** Opening Supplied data block **

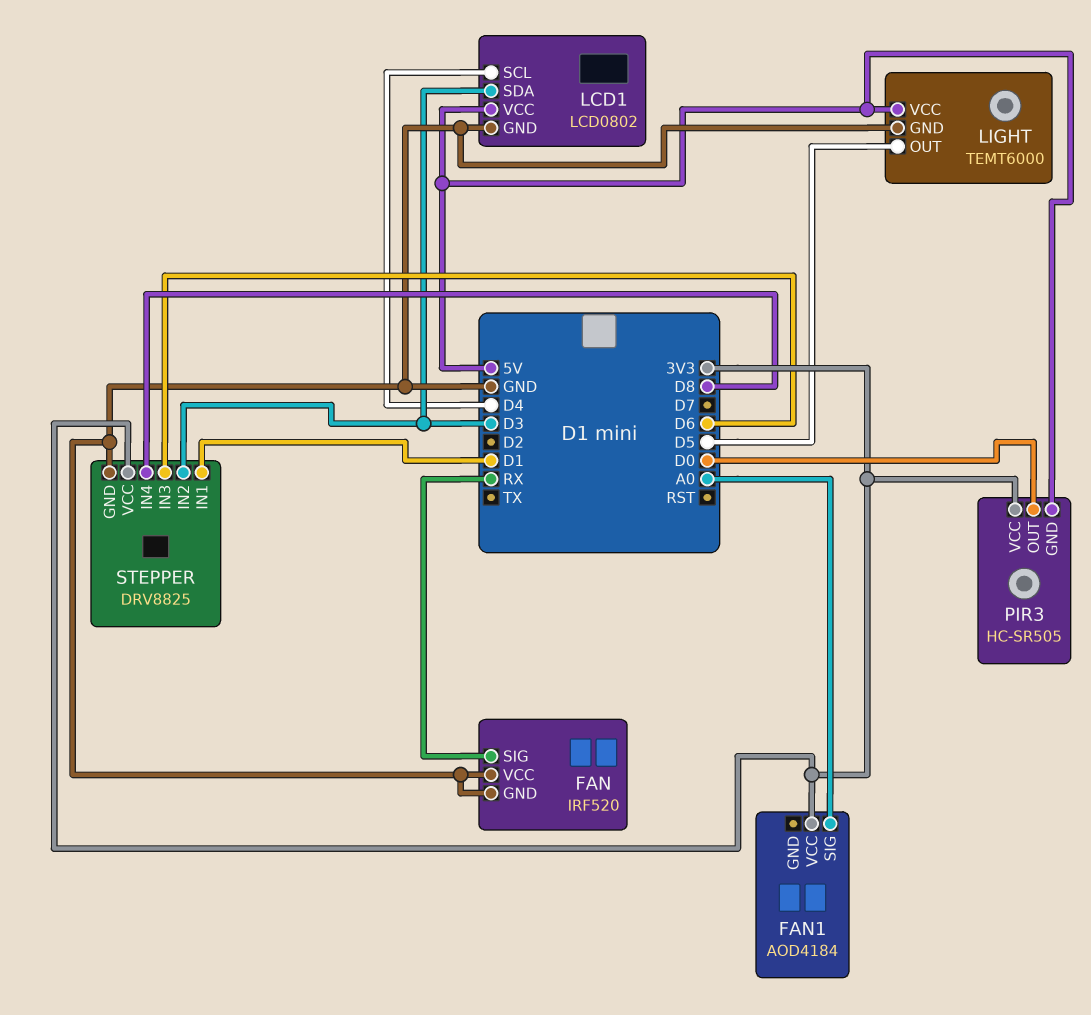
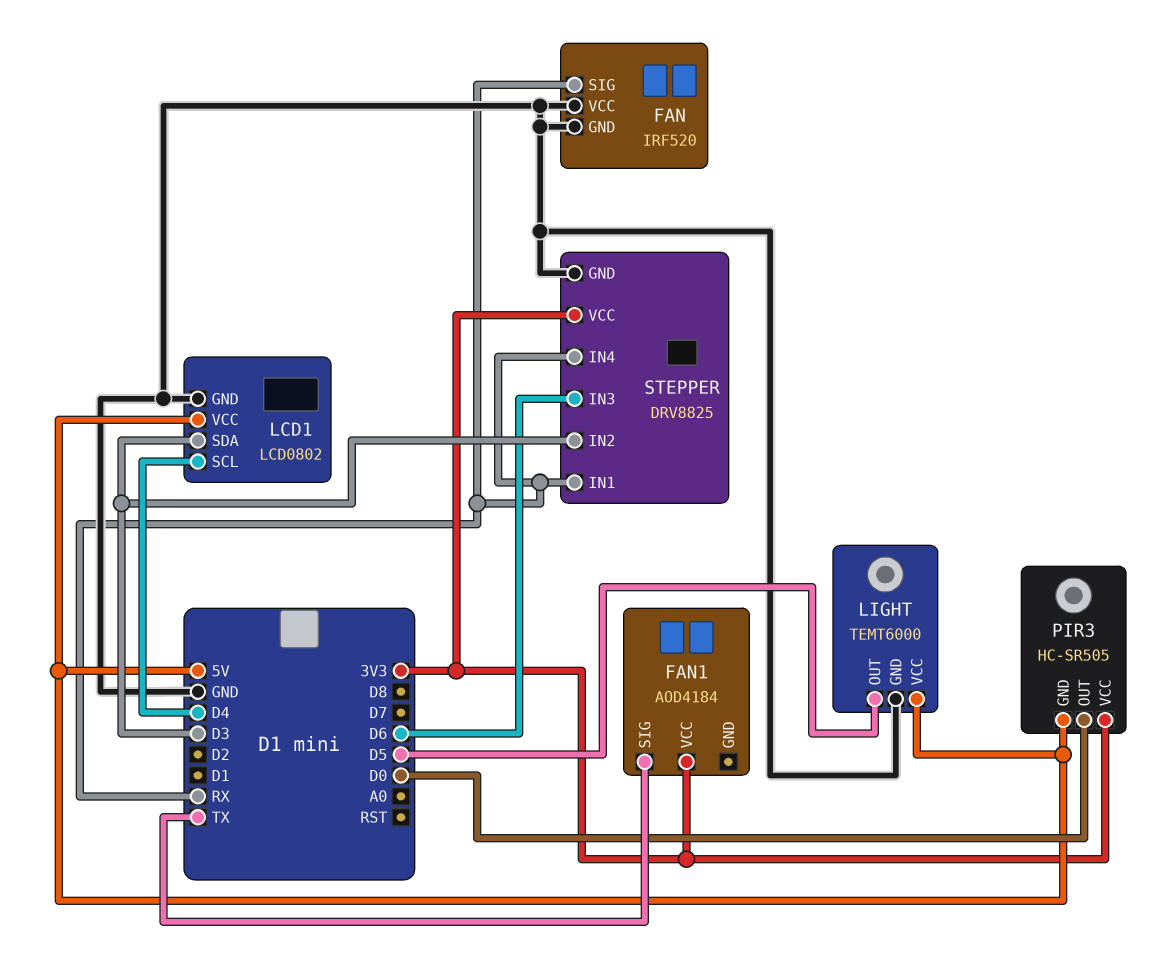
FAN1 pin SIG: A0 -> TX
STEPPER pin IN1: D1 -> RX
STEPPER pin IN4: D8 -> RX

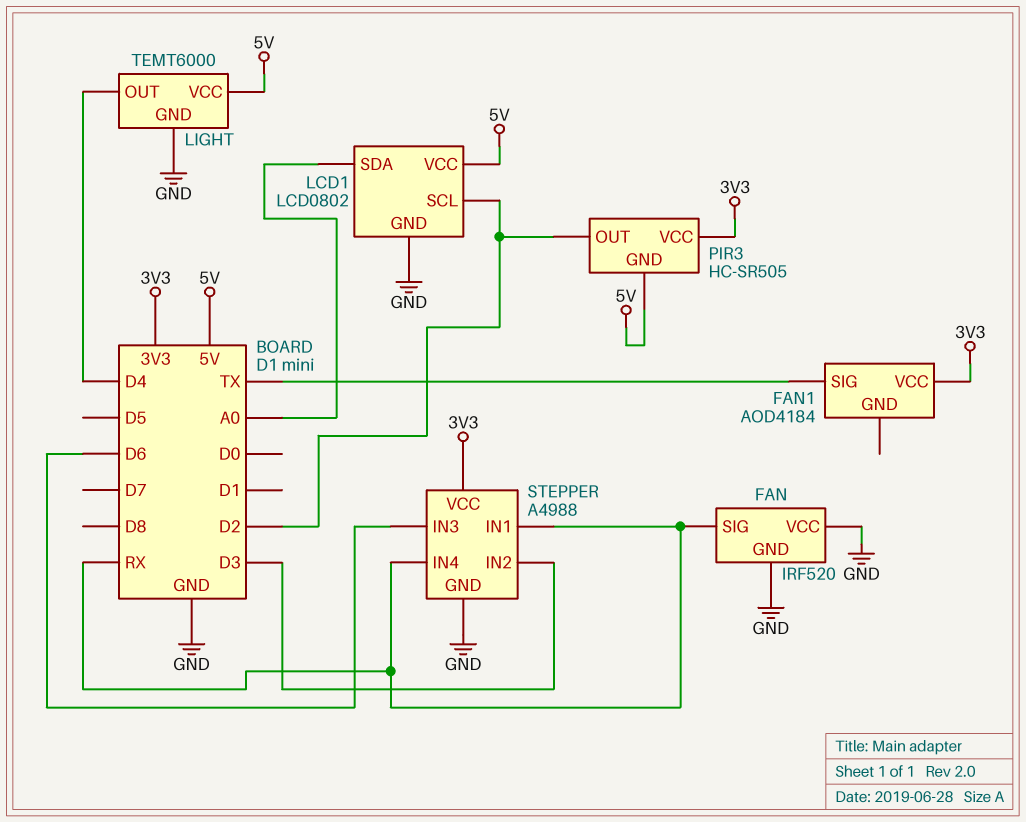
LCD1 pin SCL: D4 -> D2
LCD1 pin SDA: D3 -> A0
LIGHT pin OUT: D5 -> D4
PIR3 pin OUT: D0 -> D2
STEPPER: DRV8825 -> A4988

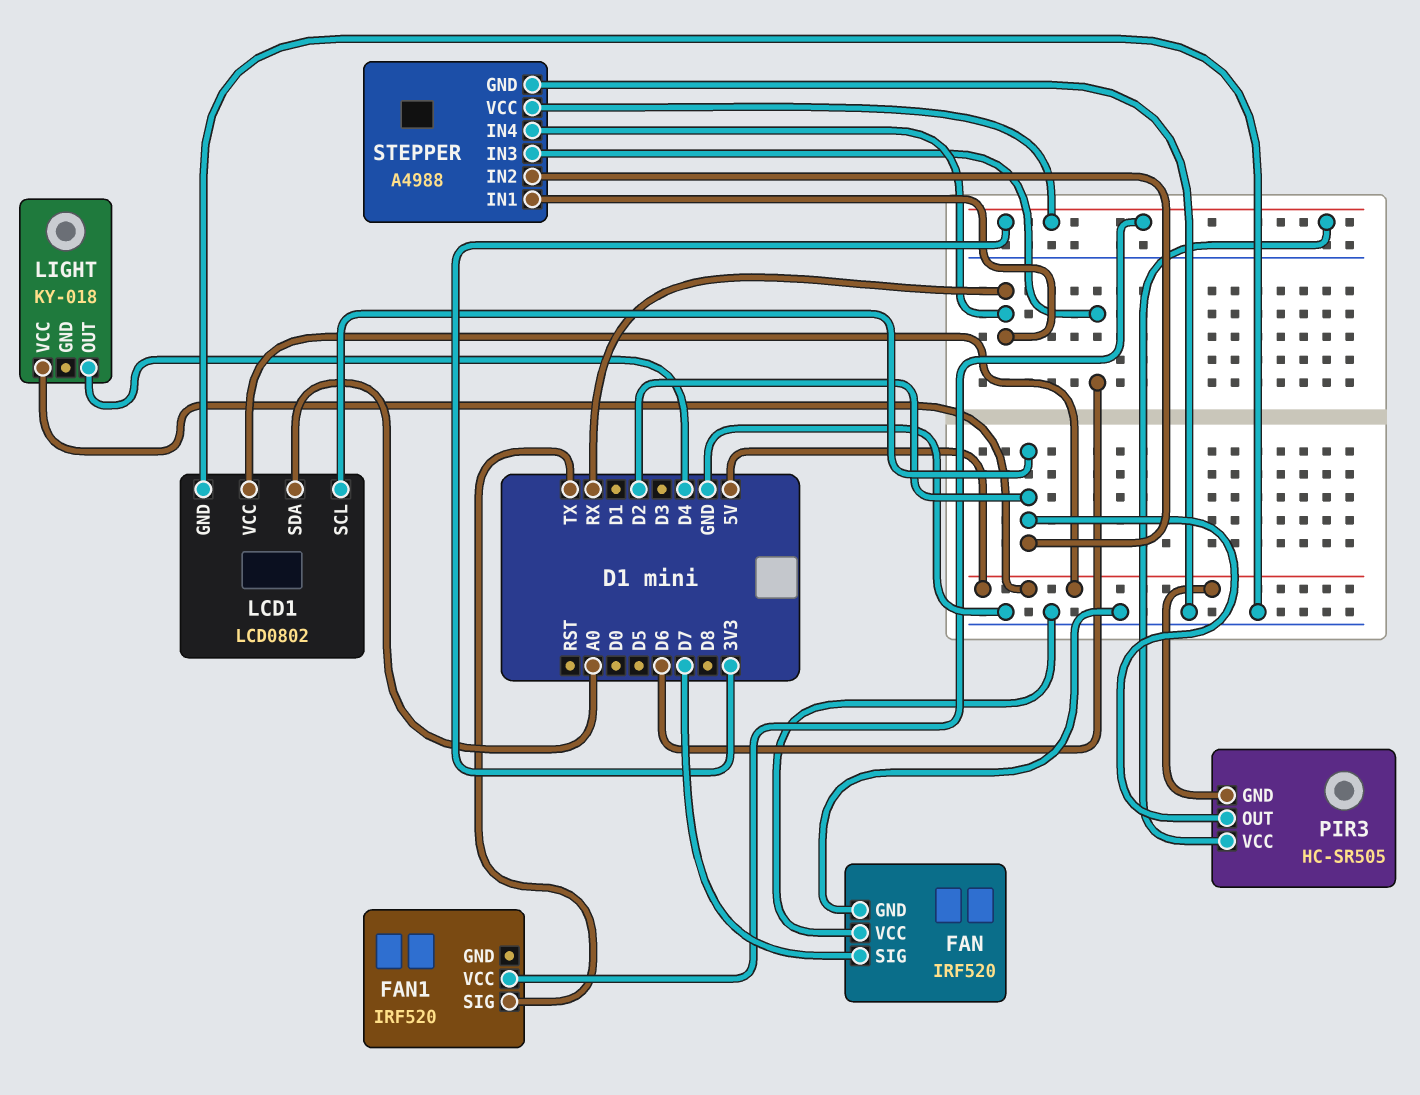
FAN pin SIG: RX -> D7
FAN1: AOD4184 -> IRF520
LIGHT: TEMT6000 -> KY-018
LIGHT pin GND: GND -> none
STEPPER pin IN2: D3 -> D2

** Closing Supplied data block **
** Opening Supplied data block **

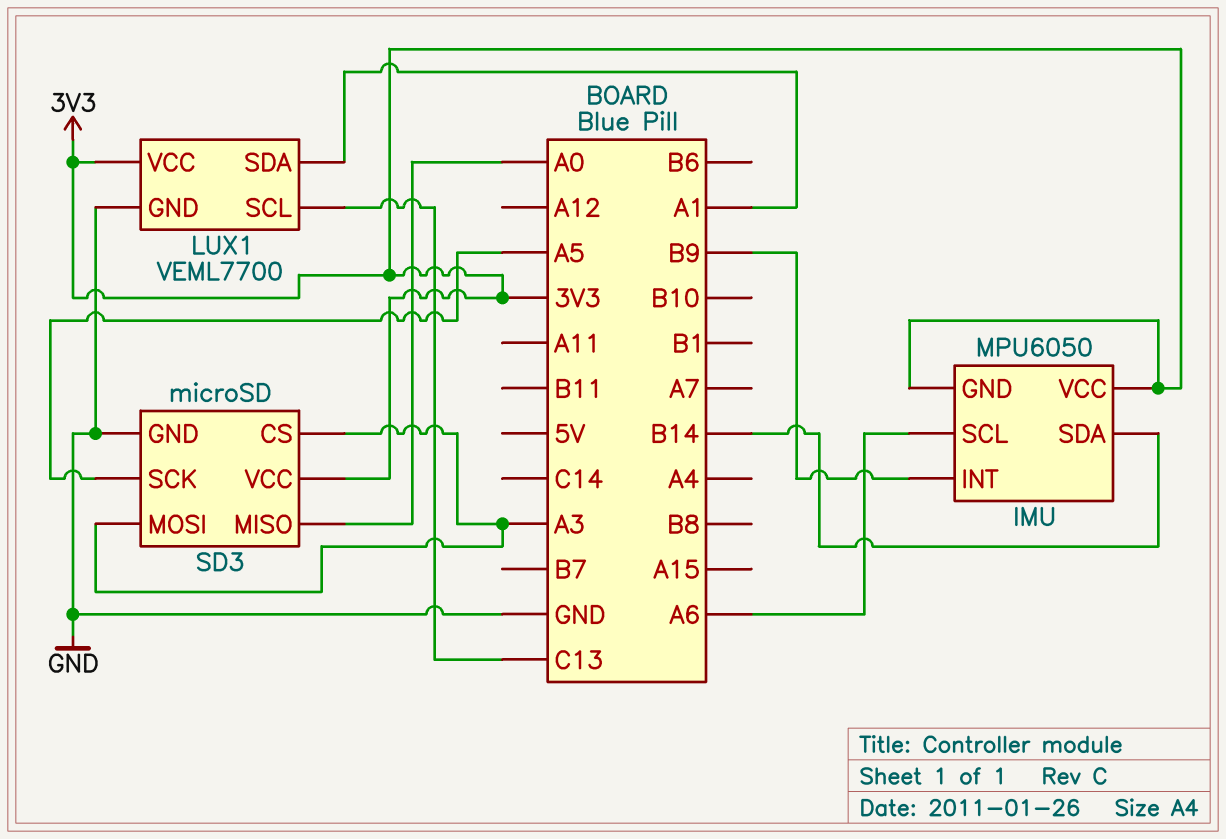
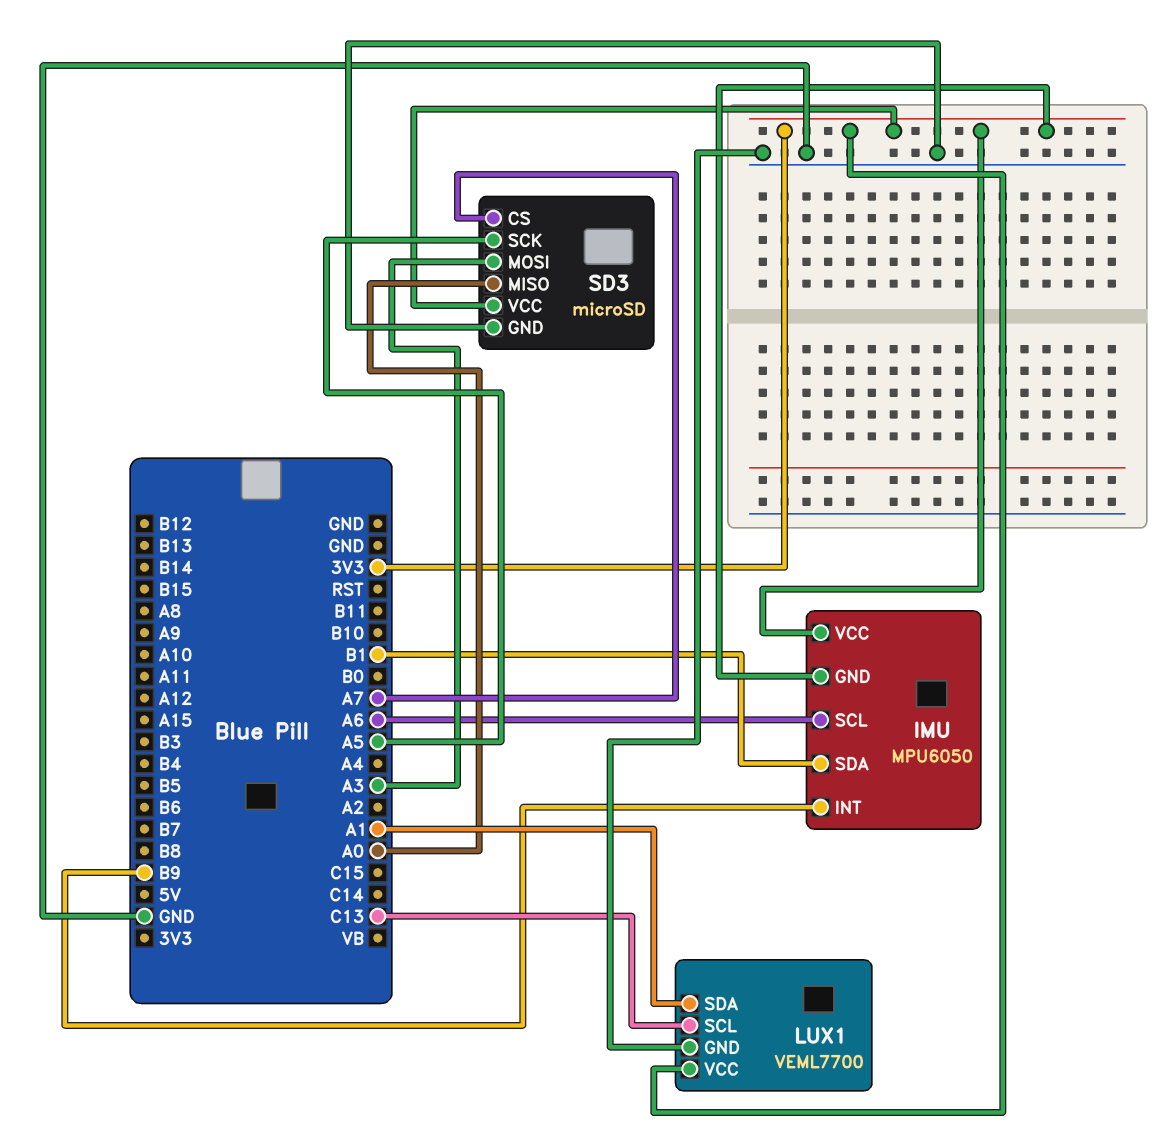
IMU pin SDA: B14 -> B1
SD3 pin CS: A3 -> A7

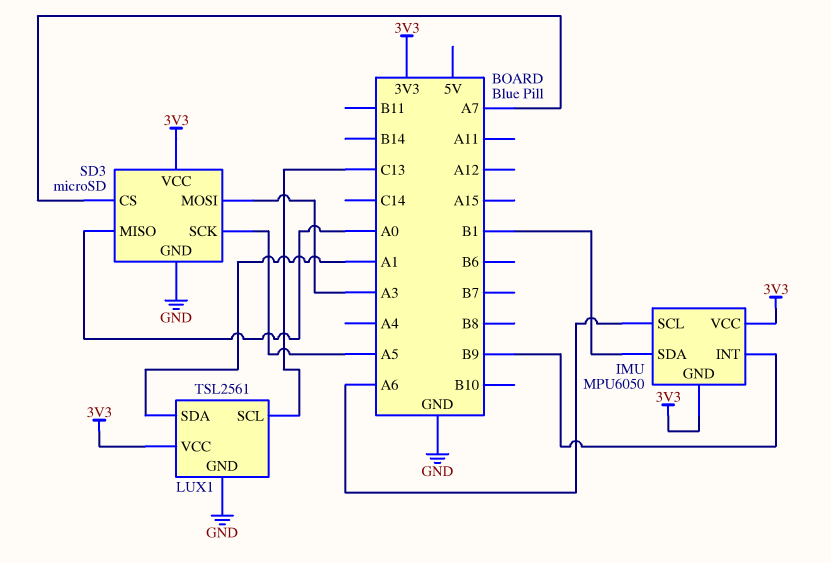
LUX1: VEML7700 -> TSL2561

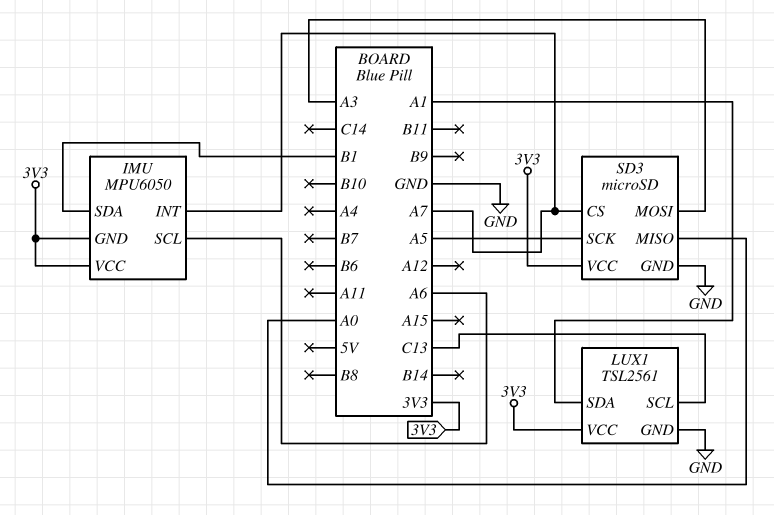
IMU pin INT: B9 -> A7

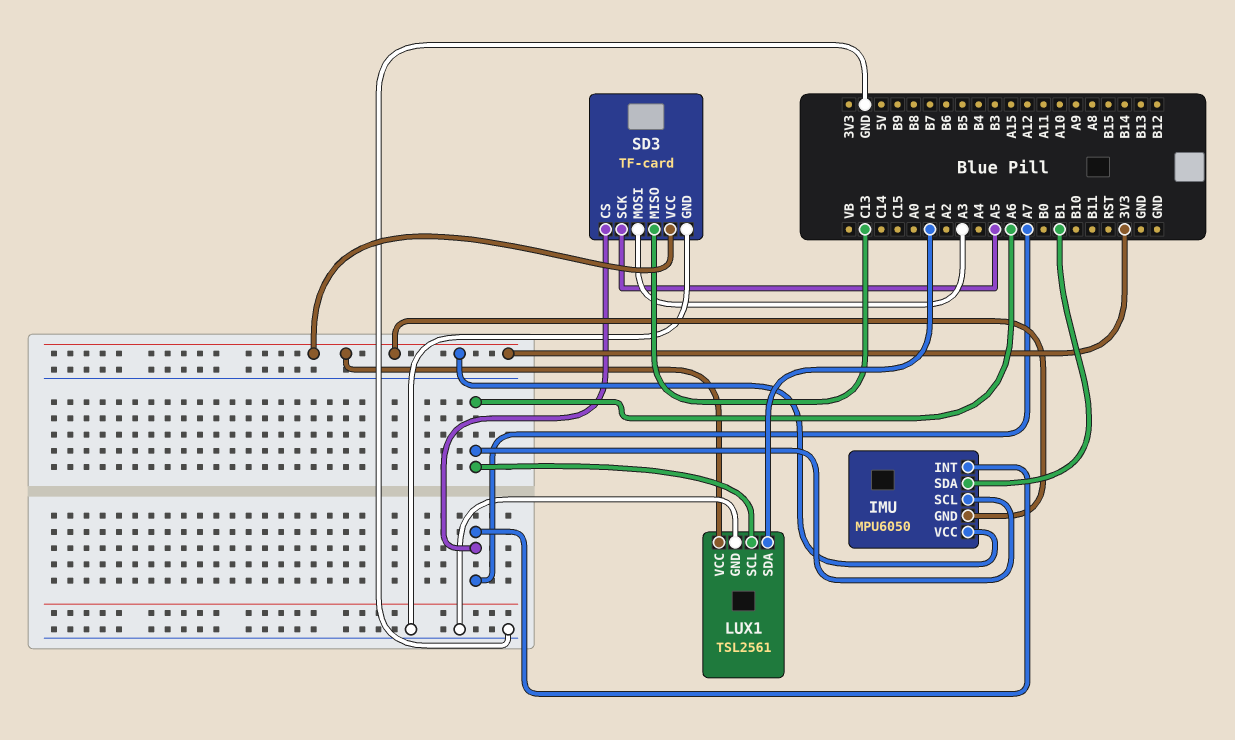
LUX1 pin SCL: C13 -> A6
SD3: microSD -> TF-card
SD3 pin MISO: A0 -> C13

** Closing Supplied data block **

### Description of the task
With the pictures removed from your copy, retype the lines above from the one that contains "FAN1 pin SIG: A0 -> TX" through the one that contains "STEPPER pin IN2: D3 -> D2", exactly.

### Output below
FAN1 pin SIG: A0 -> TX
STEPPER pin IN1: D1 -> RX
STEPPER pin IN4: D8 -> RX

LCD1 pin SCL: D4 -> D2
LCD1 pin SDA: D3 -> A0
LIGHT pin OUT: D5 -> D4
PIR3 pin OUT: D0 -> D2
STEPPER: DRV8825 -> A4988

FAN pin SIG: RX -> D7
FAN1: AOD4184 -> IRF520
LIGHT: TEMT6000 -> KY-018
LIGHT pin GND: GND -> none
STEPPER pin IN2: D3 -> D2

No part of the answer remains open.